GIVEN MATERIAL:
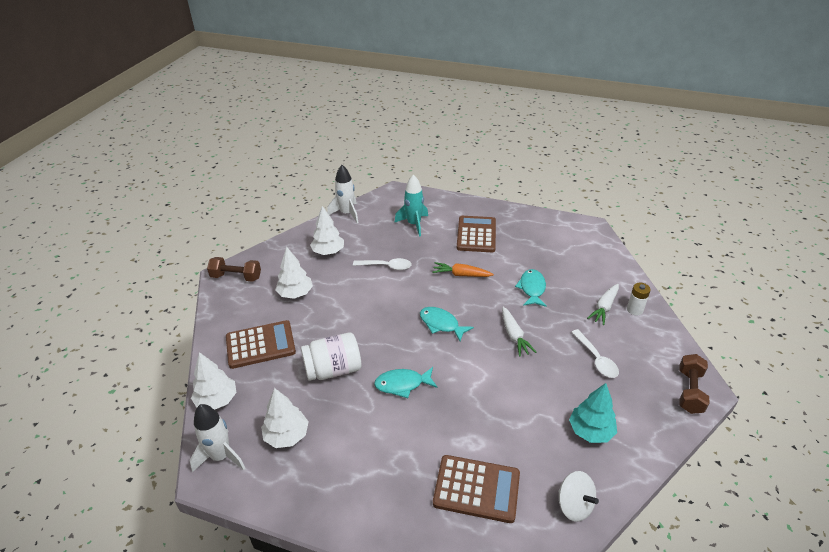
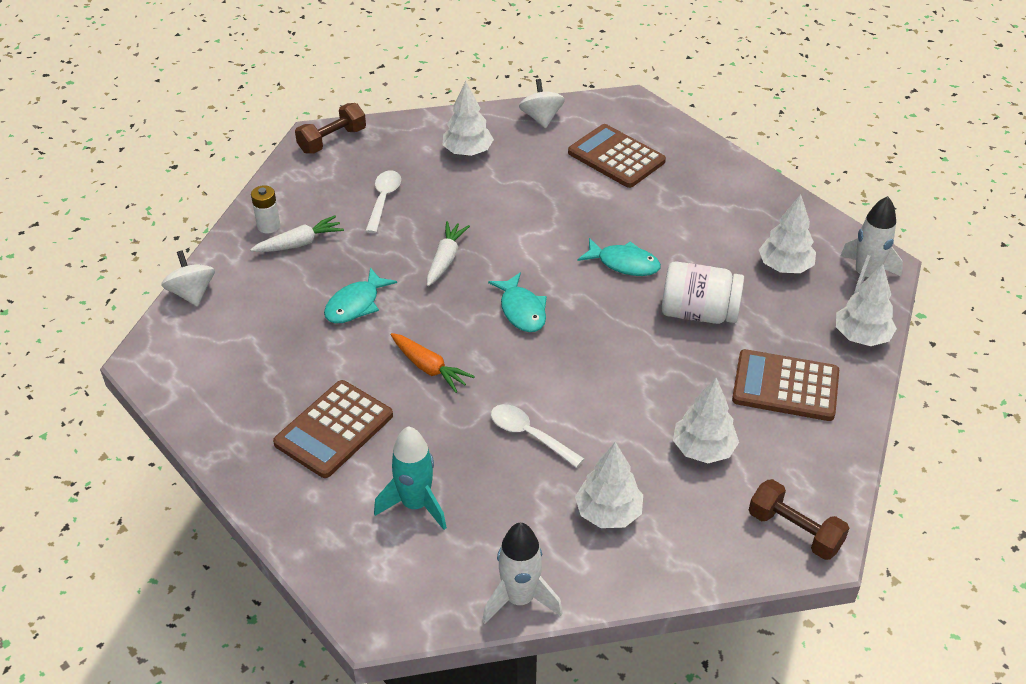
camera: 150 degrees left, 5 degrees up
(590, 431) = (467, 152): turquoise tree -> white tree
(616, 259) = (192, 293): none -> white spinning top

THE TASK: Count the lines in the material containing the string "white", and state the number with nothing added.

ANSWER: 2